[Records from a collection]
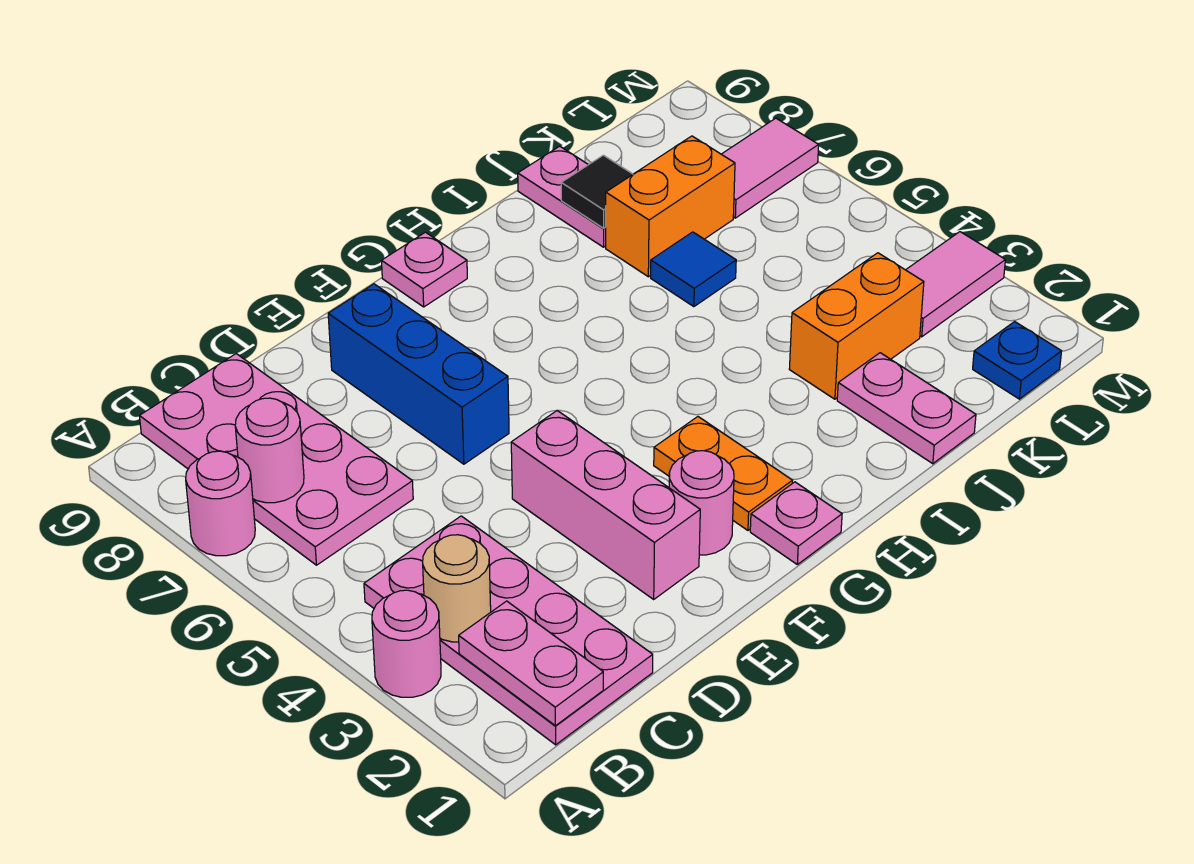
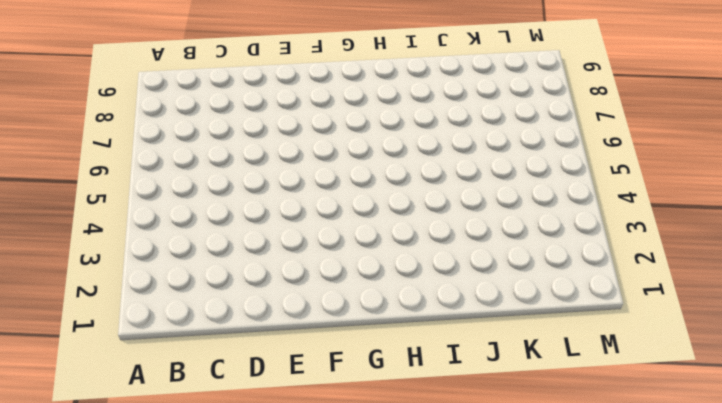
none -> pink round brick A3 level 1
none -> pink round brick A7 level 1
none -> pink plate B1:C4 level 1

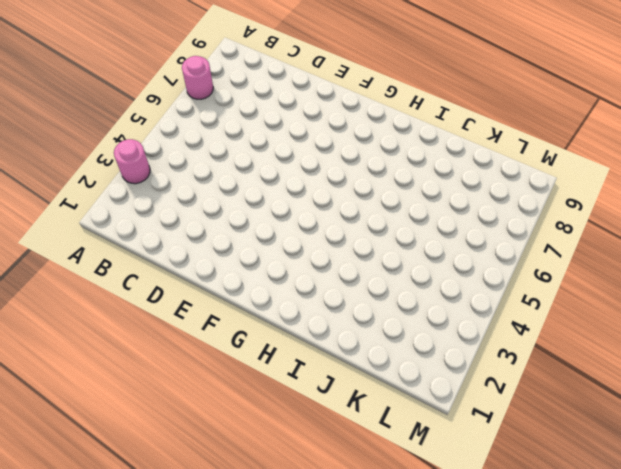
none -> pink plate B1:C4 level 1
none -> pink plate B6:C9 level 1
none -> pink brick E2:E4 level 1

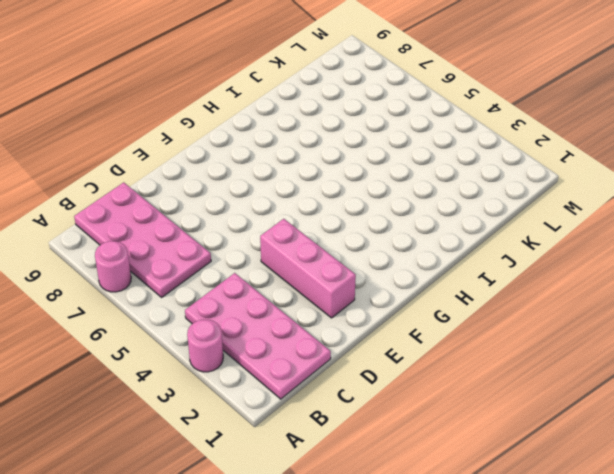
none -> blue brick E6:E8 level 1
none -> pink round brick F2 level 1
none -> pink plate G1 level 1

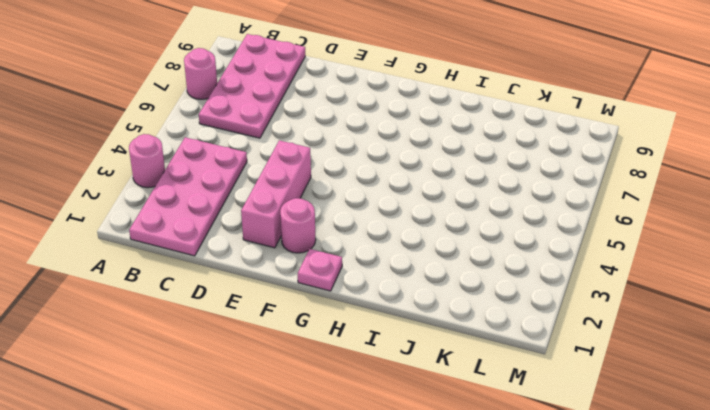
none -> blue brick E6:E8 level 1
none -> orange plate G2:G3 level 1
none -> pink plate G9 level 1

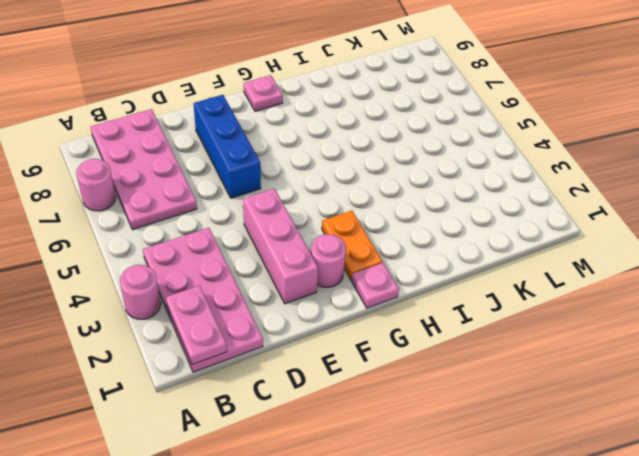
none -> pink plate J1:J2 level 1
none -> orange brick J3:K3 level 1
none -> blue tile J6 level 1

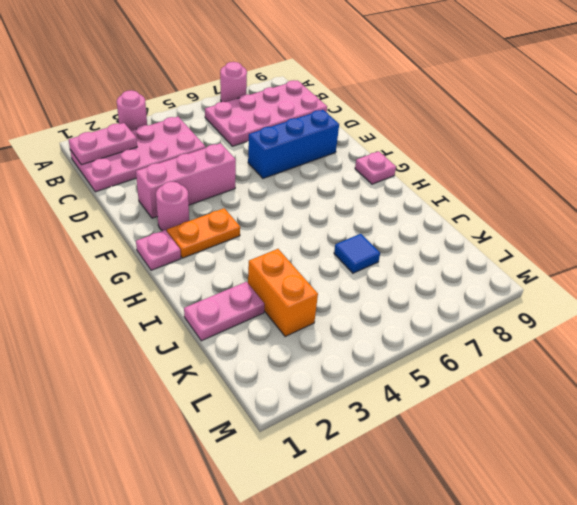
none -> orange brick J7:K7 level 1
none -> pink plate J8:J9 level 1
none -> blue plate L1 level 1

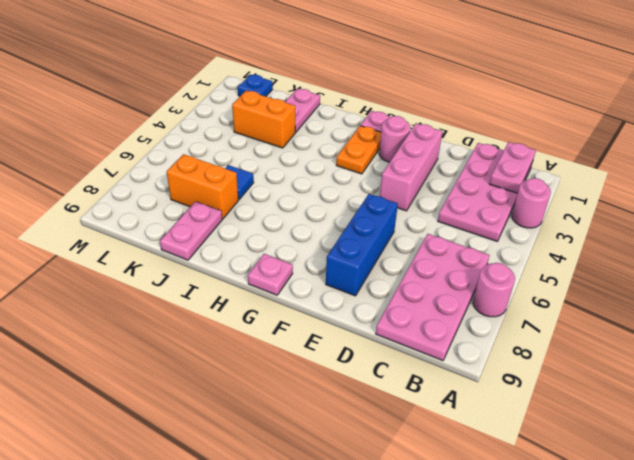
none -> pink tile L3:M3 level 1
none -> pink tile L7:M7 level 1
none -> tan round brick B3 level 2

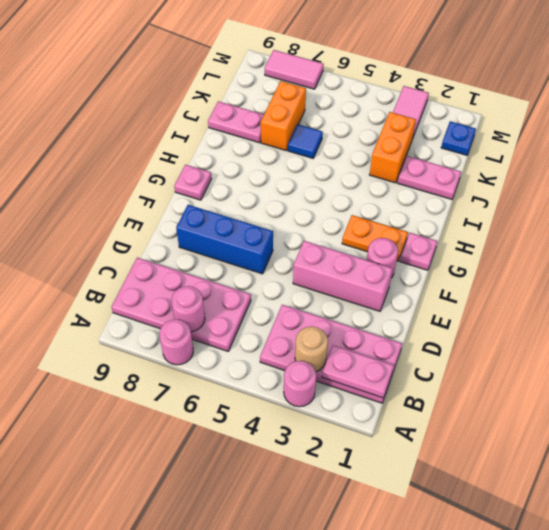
pink tile M7:M8 level 1 -> pink tile L7:M7 level 1
none -> black tile J8 level 2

What needs to be done:
Your copy should hold only the lines above from the one containing "none -> pink plate G1 level 1" through the one containing "none -> orange brick J7:K7 level 1", exactly as written and free of pictures.

Solution to this task:
none -> pink plate G1 level 1

none -> blue brick E6:E8 level 1
none -> orange plate G2:G3 level 1
none -> pink plate G9 level 1

none -> pink plate J1:J2 level 1
none -> orange brick J3:K3 level 1
none -> blue tile J6 level 1

none -> orange brick J7:K7 level 1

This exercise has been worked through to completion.